▸ **Your task**
Set down a true copy of the data, with all pictures left out.

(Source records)

-*-

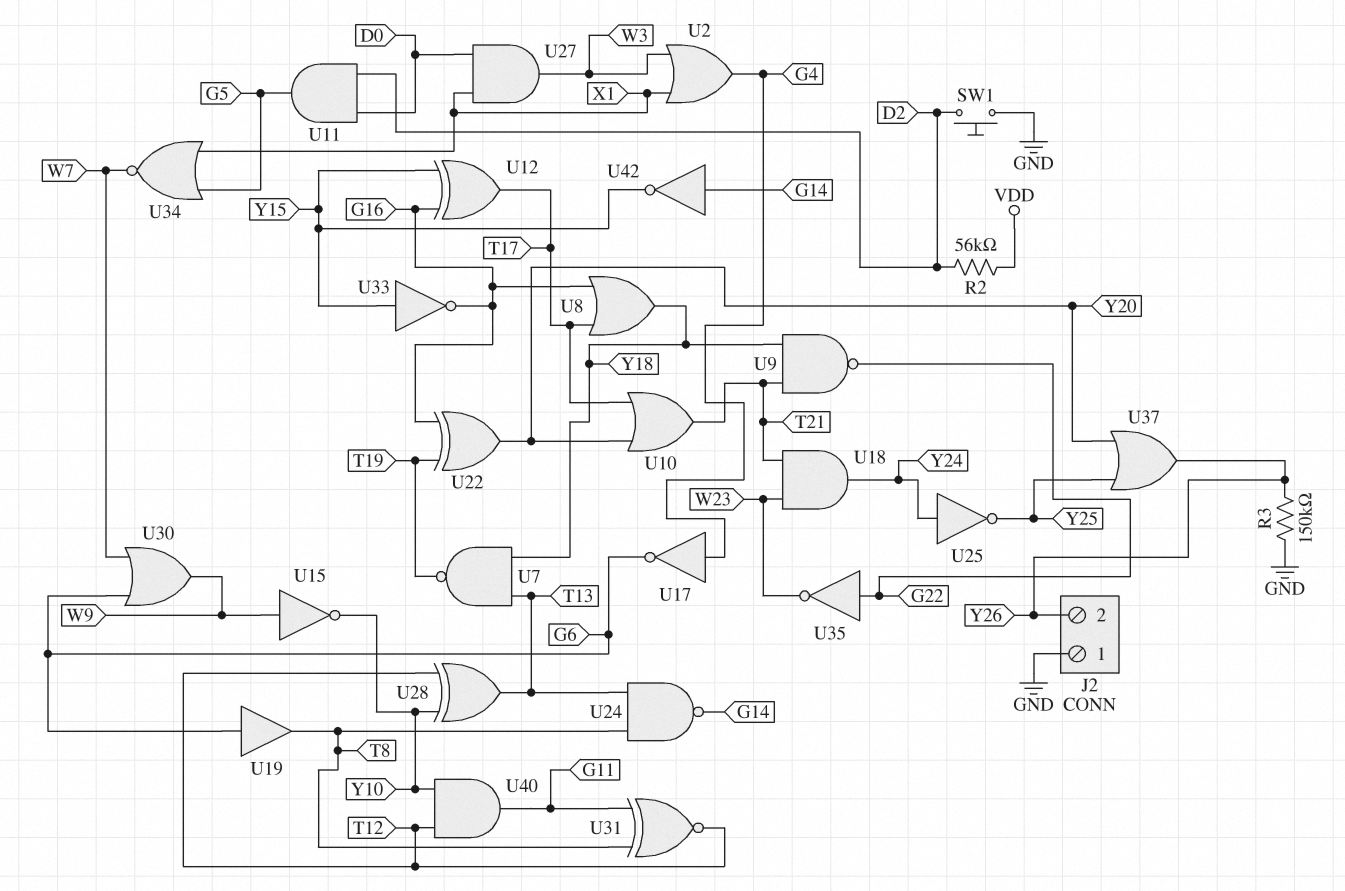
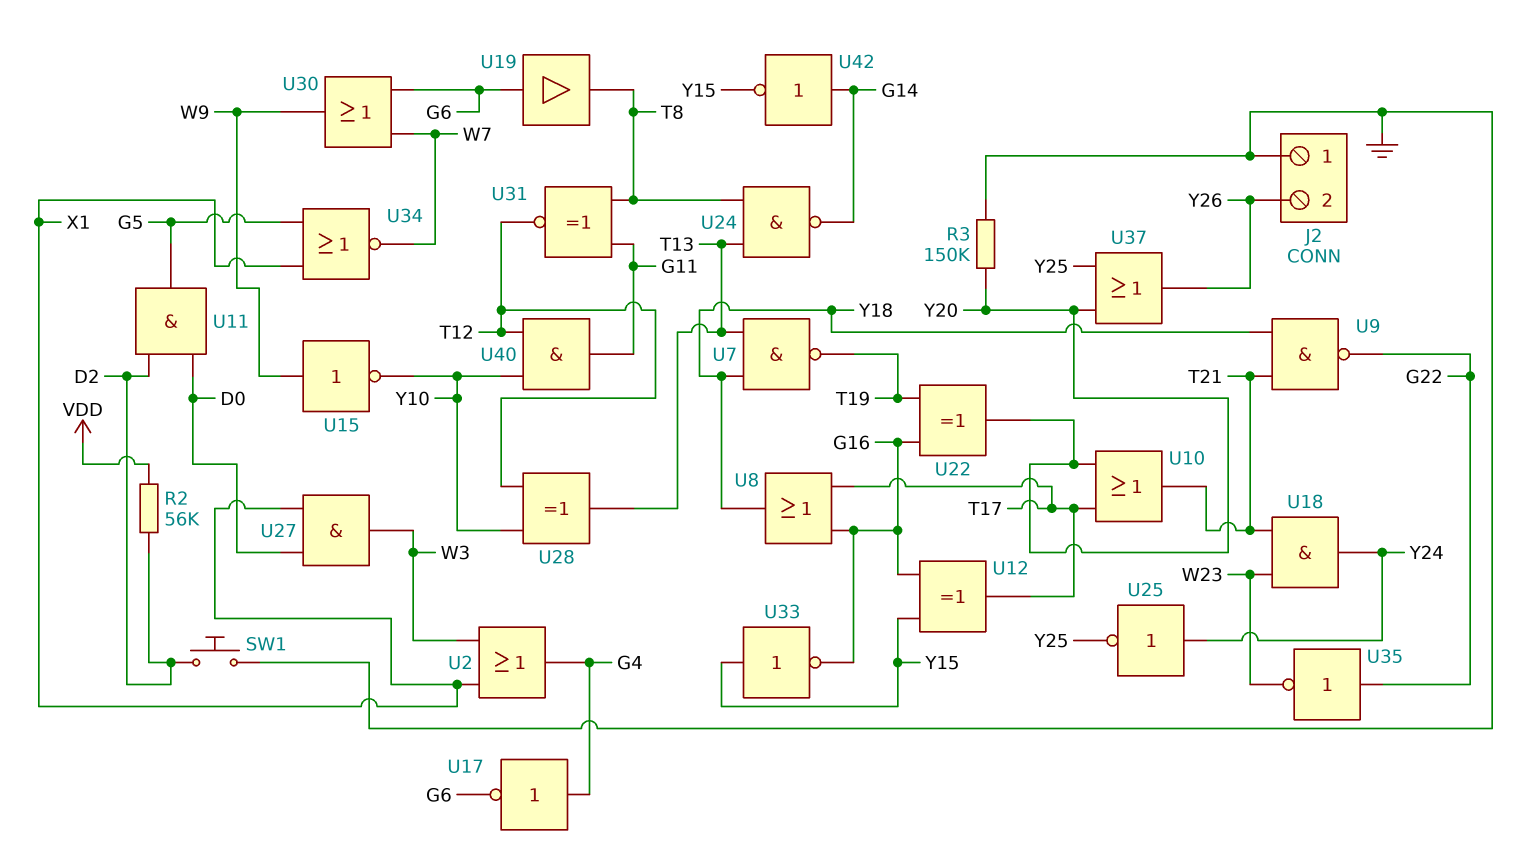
R3: 150k (GND, Y26) -> 150k (GND, Y20)

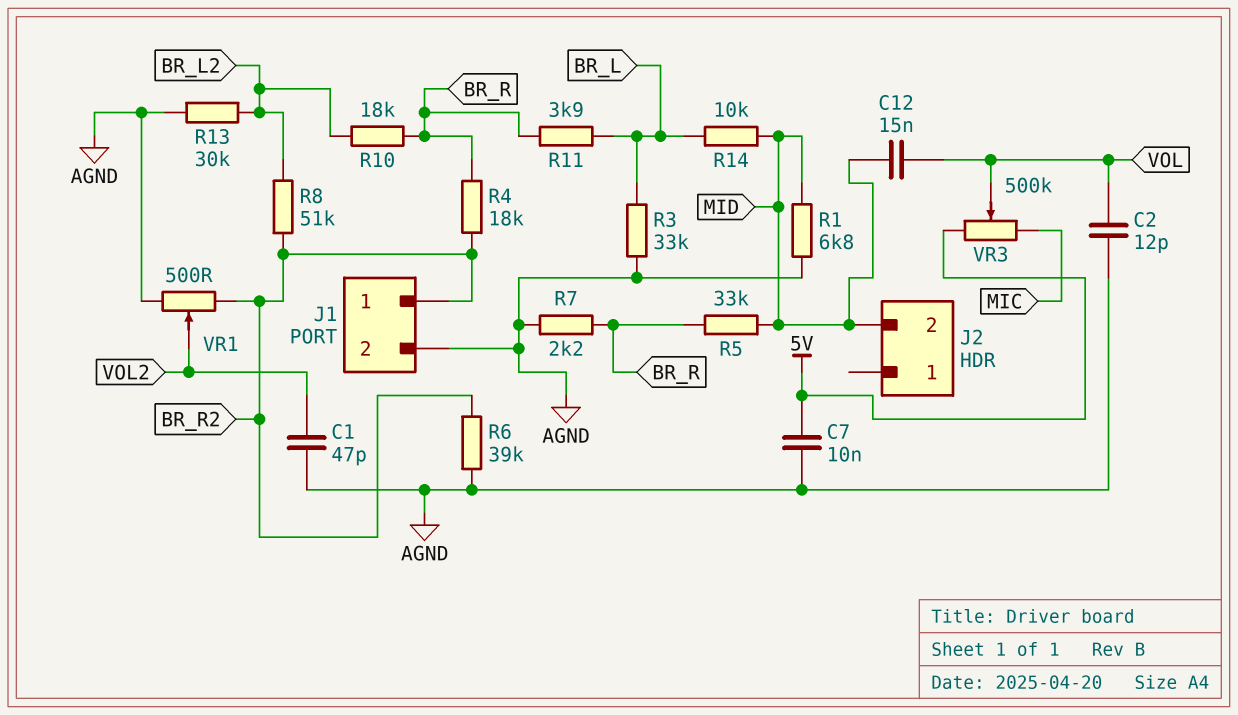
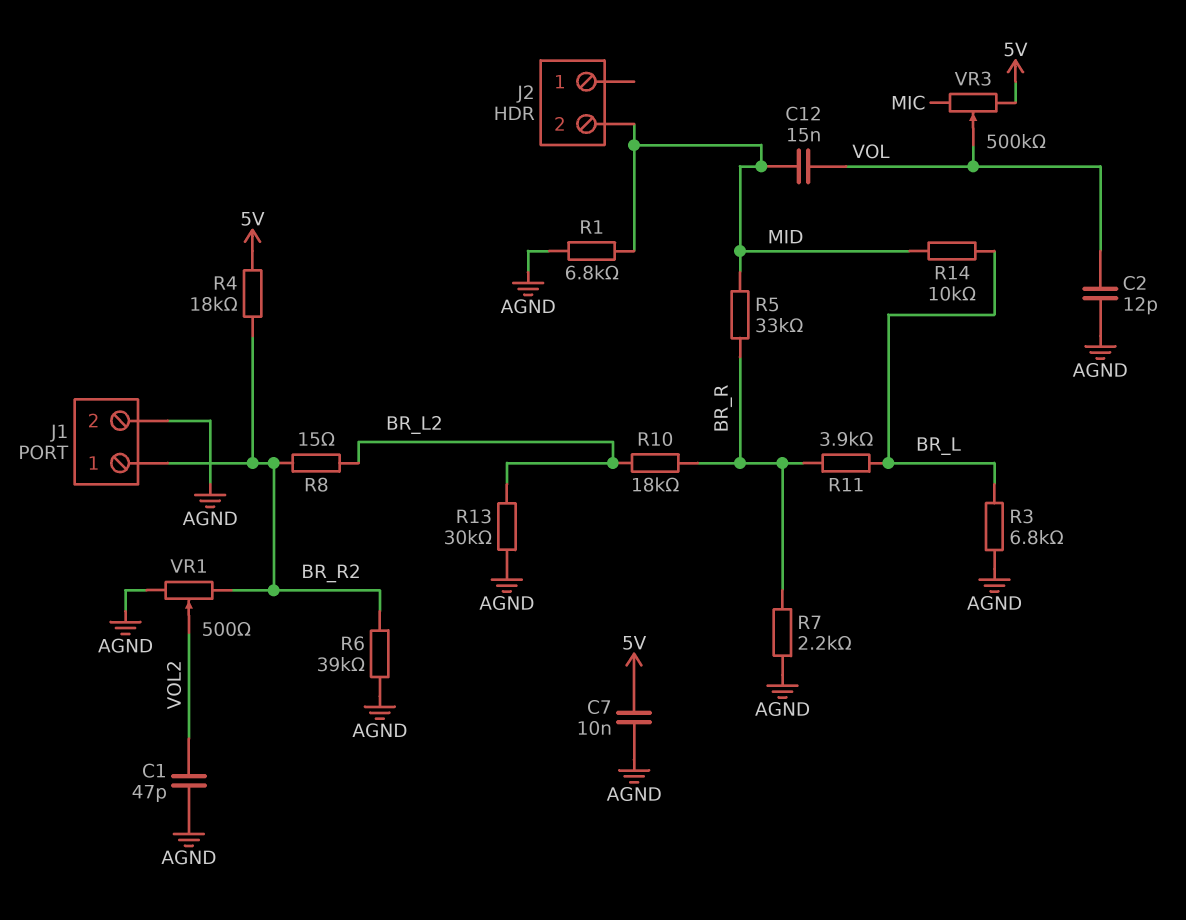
R3: 33k (AGND, BR_L) -> 6.8k (AGND, BR_L)
R4: 18k (BR_R, BR_R2) -> 18k (5V, BR_R2)
R8: 51k (BR_L2, BR_R2) -> 15 (BR_L2, BR_R2)

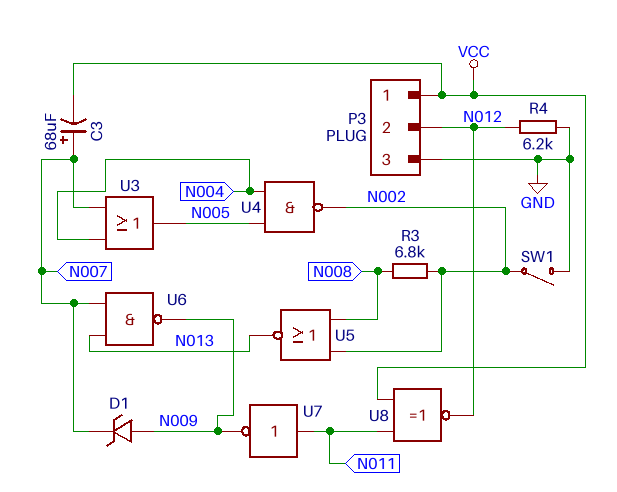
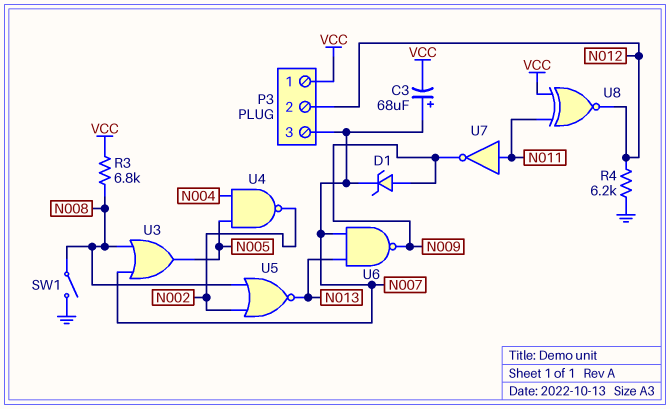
P3 pin 3: GND -> N007
R3: 6.8k (N002, N008) -> 6.8k (N008, VCC)
SW1: switch (GND, N002) -> switch (GND, N008)
U3: OR (in N004, in N007, out N005) -> OR (in N007, in N008, out N005)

-*-

▸ **Written reply**
R3: 150k (GND, Y26) -> 150k (GND, Y20)

R3: 33k (AGND, BR_L) -> 6.8k (AGND, BR_L)
R4: 18k (BR_R, BR_R2) -> 18k (5V, BR_R2)
R8: 51k (BR_L2, BR_R2) -> 15 (BR_L2, BR_R2)

P3 pin 3: GND -> N007
R3: 6.8k (N002, N008) -> 6.8k (N008, VCC)
SW1: switch (GND, N002) -> switch (GND, N008)
U3: OR (in N004, in N007, out N005) -> OR (in N007, in N008, out N005)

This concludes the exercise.